**ENTRIES SHOWN**
○ ○ ○ ○

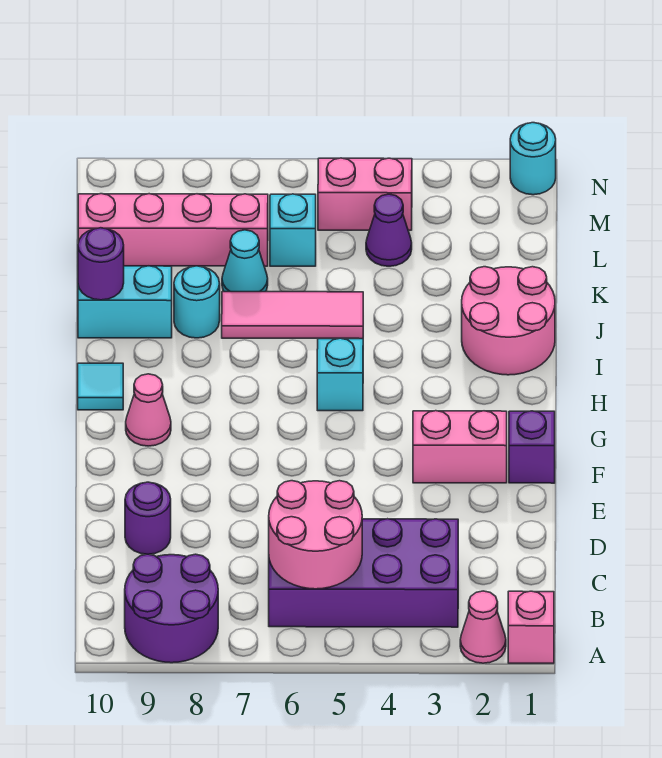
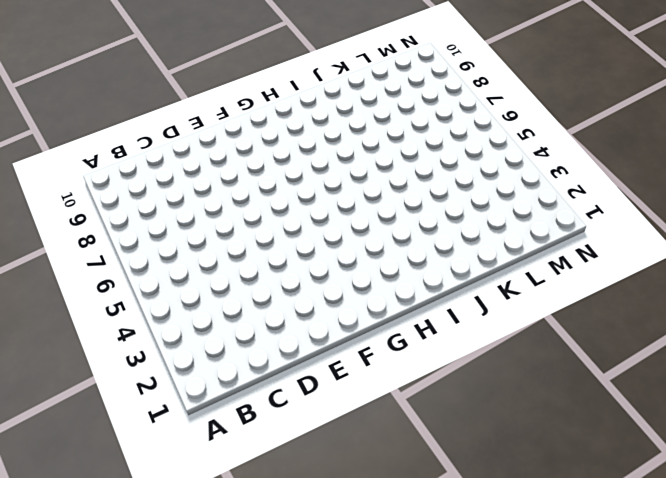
none -> pink 1x1 brick [508,591,554,663]
none -> pink 1x1 cone [460,591,506,663]
none -> purple 2x2 round brick [125,554,218,663]

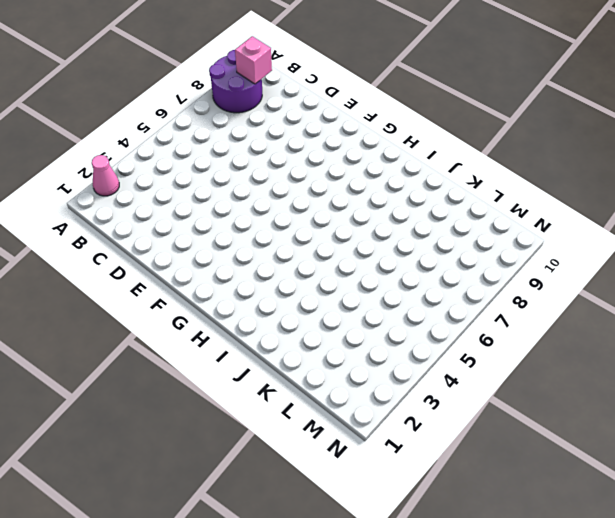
pink 1x1 brick [235,36,272,84] -> pink 1x1 brick moved to [508,591,554,663]
none -> purple 2x4 brick [269,519,458,627]
none -> purple 1x1 round brick [125,482,171,554]
none -> purple 1x1 brick [509,411,555,483]

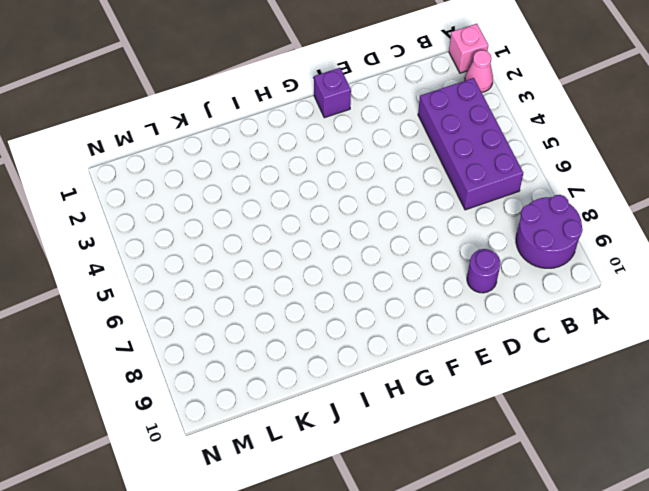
none -> pink 1x2 brick [413,411,507,483]
none -> pink 1x1 cone [126,374,171,446]
none -> cyan 1x1 brick [317,338,363,411]

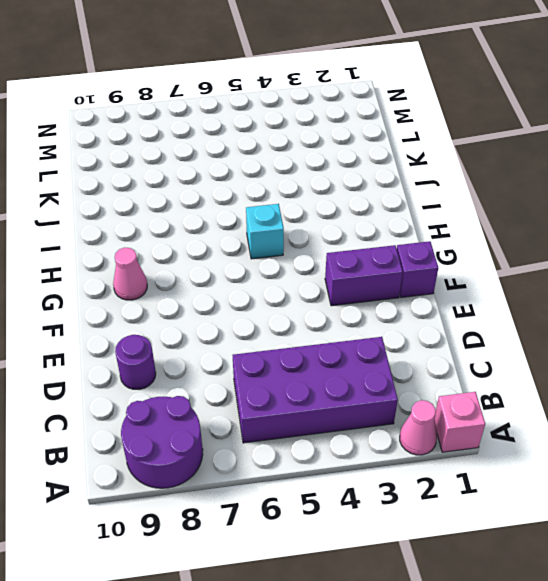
purple 1x2 brick [325,245,403,306] -> pink 1x2 brick [413,411,507,483]
none -> cyan 1x1 tile [78,363,123,410]
none -> pink 2x2 round brick [462,267,555,375]
none -> pink 1x3 tile [222,292,363,339]

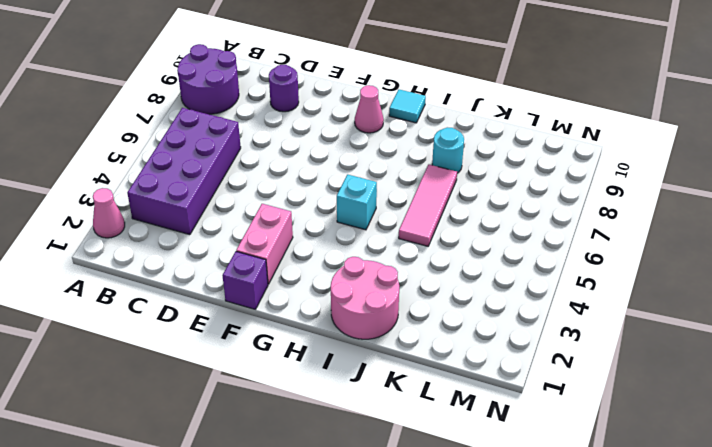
none -> pink 1x1 brick [508,591,554,663]
none -> cyan 1x2 brick [78,266,172,338]
none -> cyan 1x1 cone [222,230,268,292]

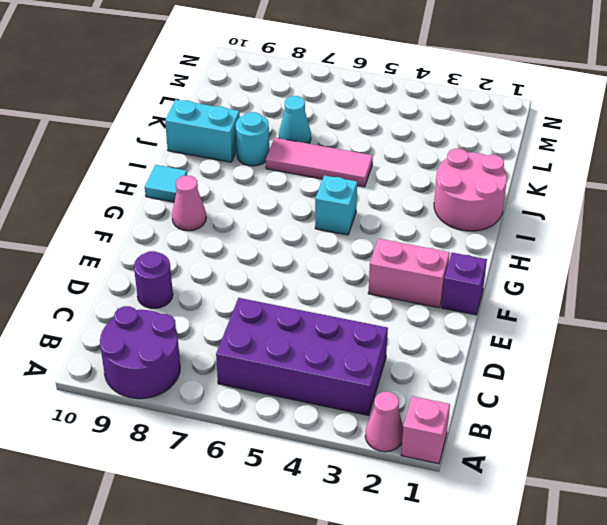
none -> purple 1x1 cone [366,194,412,266]
none -> cyan 1x1 brick [270,194,316,266]
none -> pink 1x4 brick [78,194,268,266]

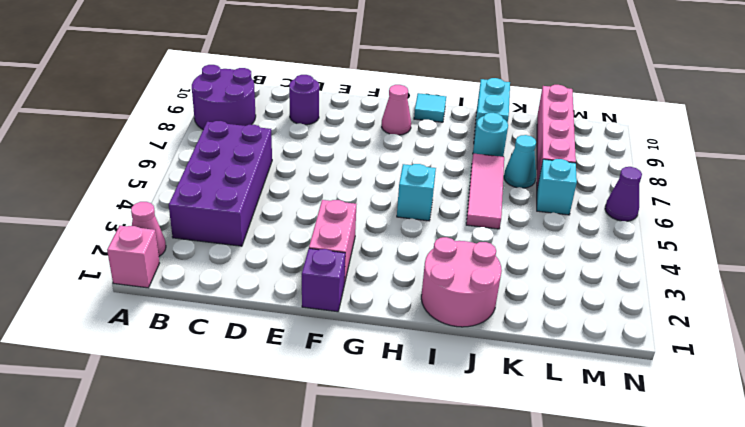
purple 1x1 cone [605,167,642,221] -> purple 1x1 cone moved to [366,194,412,266]
none -> pink 1x2 brick [318,158,412,230]
none -> cyan 1x1 round brick [510,123,556,195]
none -> pink 2x2 round brick [269,481,362,589]

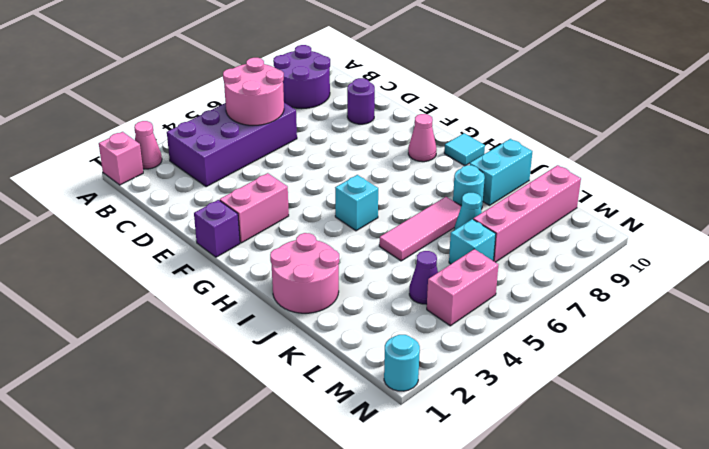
none -> purple 1x1 round brick [78,228,124,300]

○ ○ ○ ○

**INSTRUCTIONS TO FOLLOW**
Please repeat the lines above from the line containing "none -> pink 1x4 brick [78,194,268,266]" through the final line, both included, exactly as they stand and without pictures.

**TASK ANSWER**
none -> pink 1x4 brick [78,194,268,266]

purple 1x1 cone [605,167,642,221] -> purple 1x1 cone moved to [366,194,412,266]
none -> pink 1x2 brick [318,158,412,230]
none -> cyan 1x1 round brick [510,123,556,195]
none -> pink 2x2 round brick [269,481,362,589]

none -> purple 1x1 round brick [78,228,124,300]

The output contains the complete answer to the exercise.